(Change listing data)
+ + + + + + +
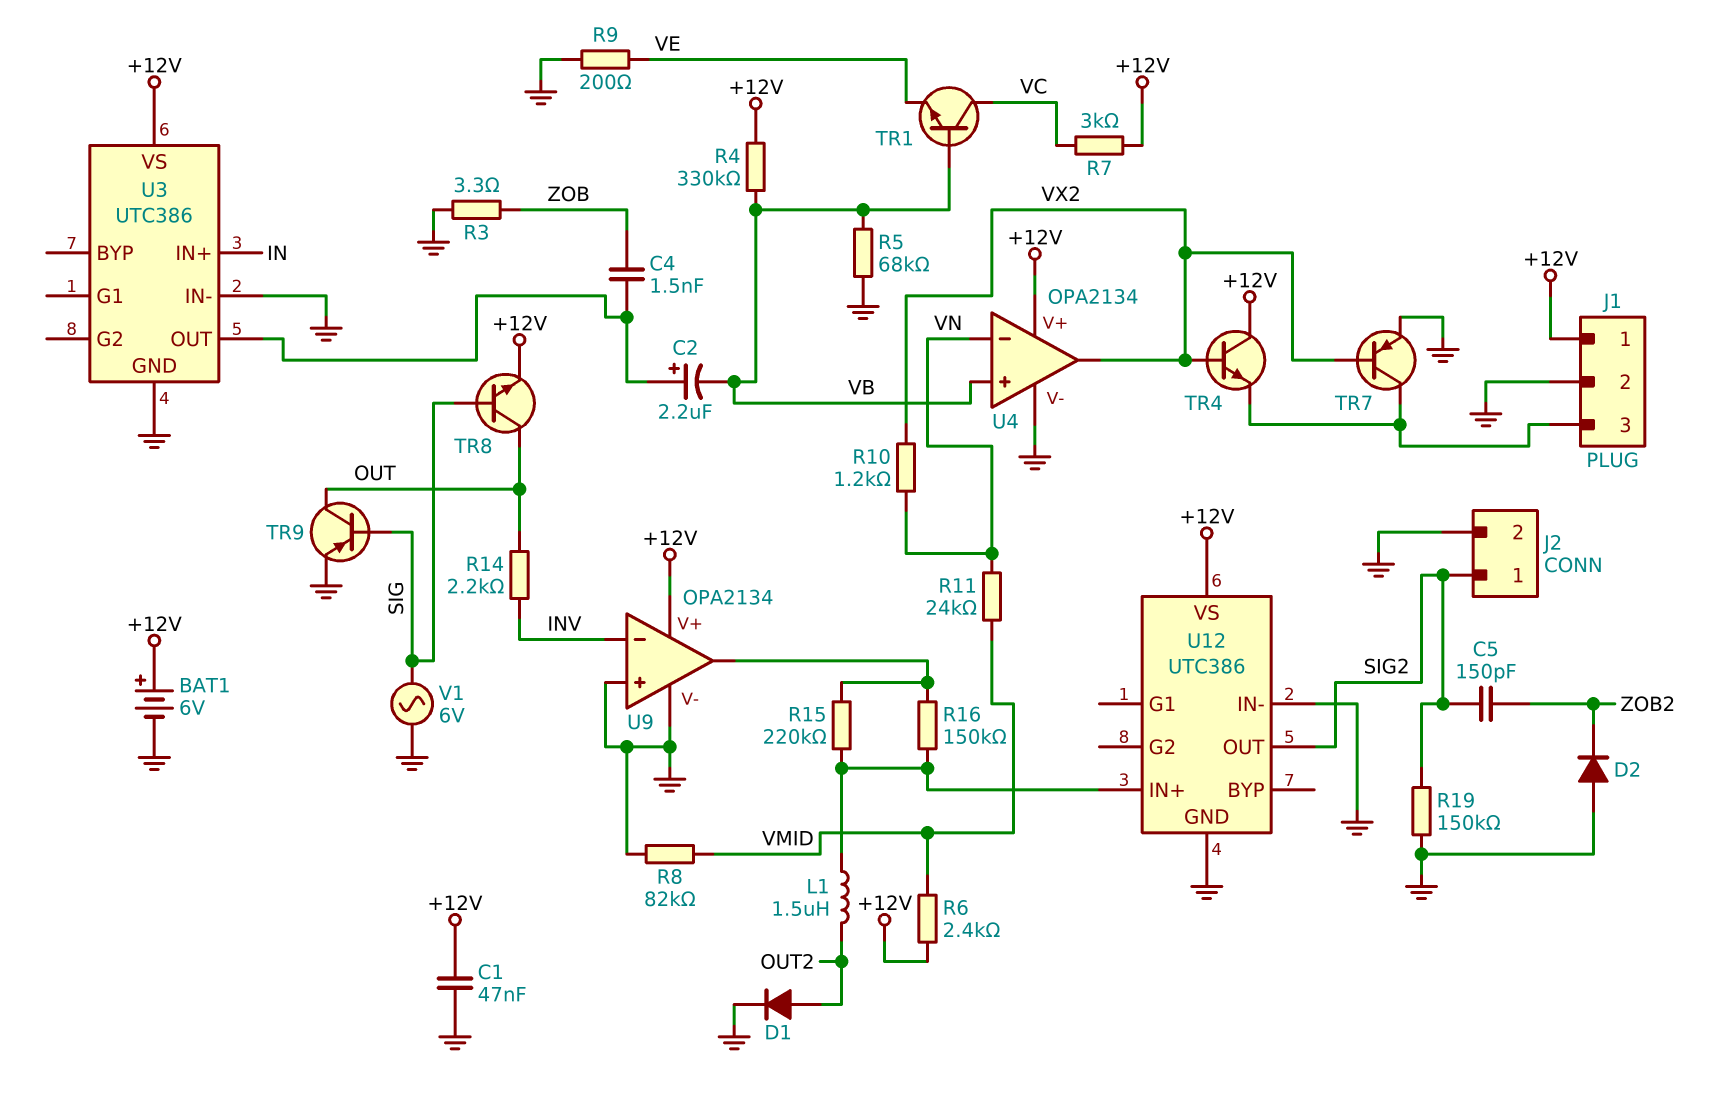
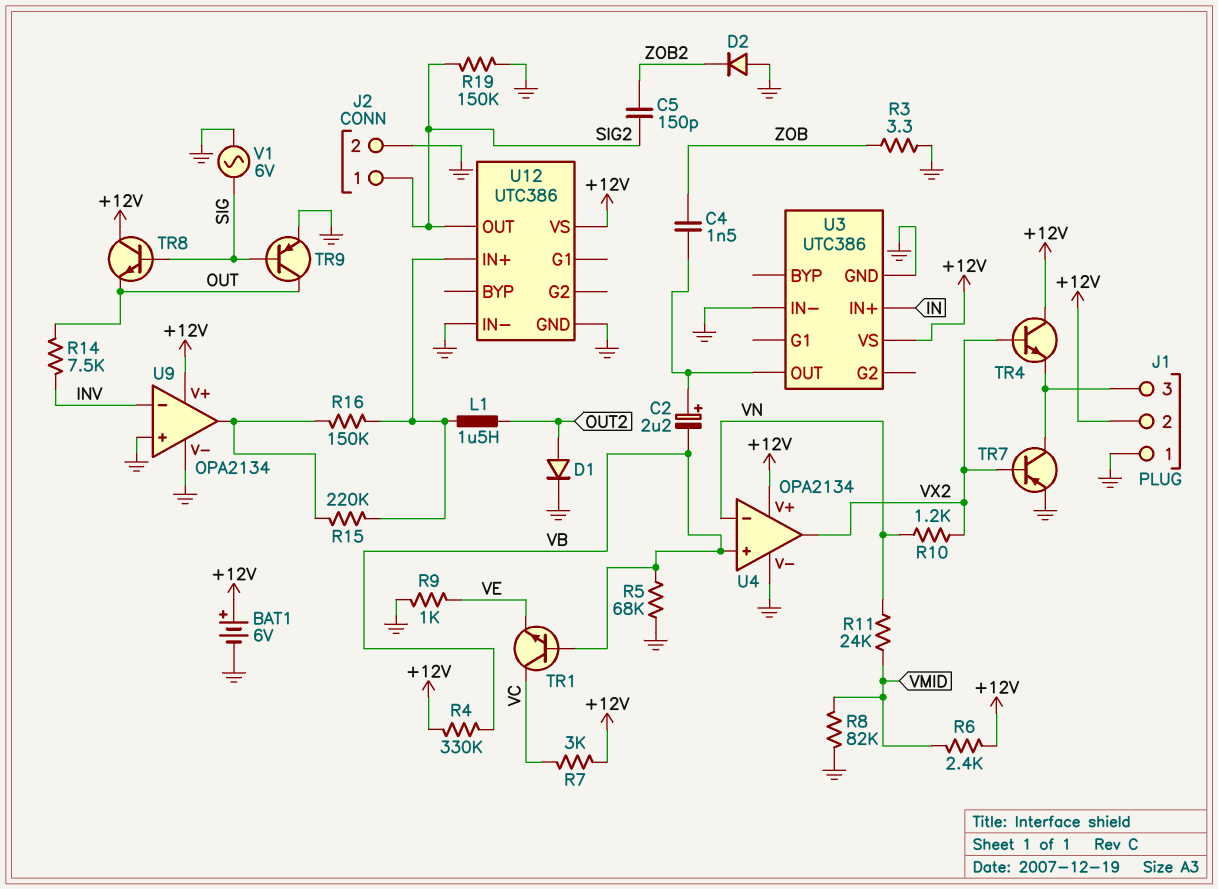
C1: 47nF (+12V, GND) -> none
J1 pin 1: +12V -> GND
J1 pin 2: GND -> +12V
R9: 200 (GND, VE) -> 1k (GND, VE)
R14: 2.2k (INV, OUT) -> 7.5k (INV, OUT)
TR8: NPN (B SIG, C OUT, E +12V) -> NPN (B SIG, C +12V, E OUT)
+ + + + + + +
◆ **About this task**
With the pictures omitted, the records above are to be repeated exactly.

◆ **Written solution**
C1: 47nF (+12V, GND) -> none
J1 pin 1: +12V -> GND
J1 pin 2: GND -> +12V
R9: 200 (GND, VE) -> 1k (GND, VE)
R14: 2.2k (INV, OUT) -> 7.5k (INV, OUT)
TR8: NPN (B SIG, C OUT, E +12V) -> NPN (B SIG, C +12V, E OUT)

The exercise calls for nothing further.